┌────────
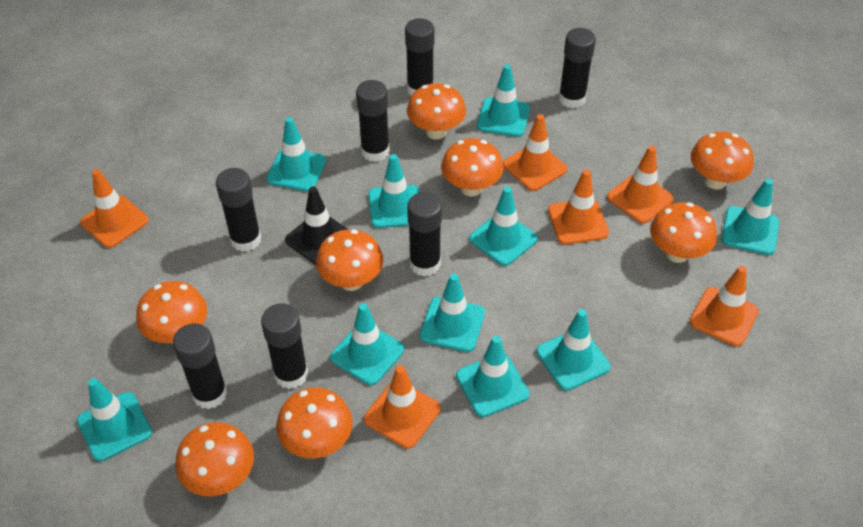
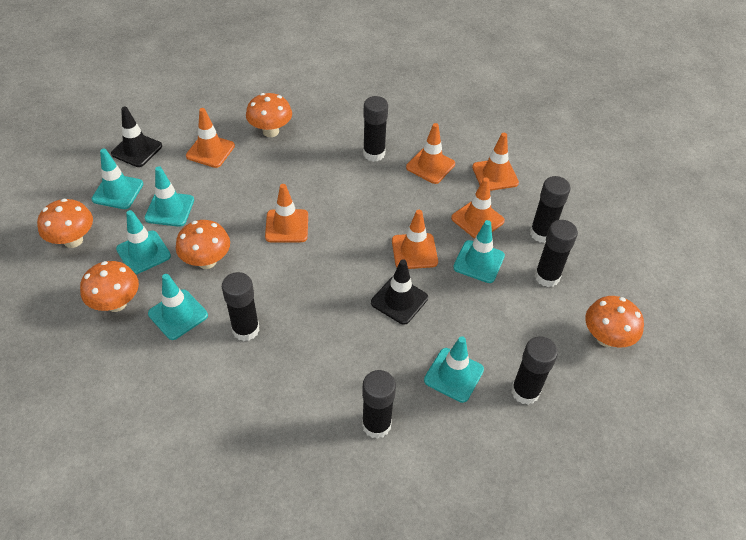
black glue stick: 7 -> 6
black traffic cone: 1 -> 2
orange mushroom: 8 -> 5
turquoise traffic cone: 10 -> 6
└────────
* WHAT TO PRODUCE *
Return, word for word, each line from the one that contains "black traffic cone: 1 -> 2" through the end of the listing above.

* ANSWER FOR THE TASK *
black traffic cone: 1 -> 2
orange mushroom: 8 -> 5
turquoise traffic cone: 10 -> 6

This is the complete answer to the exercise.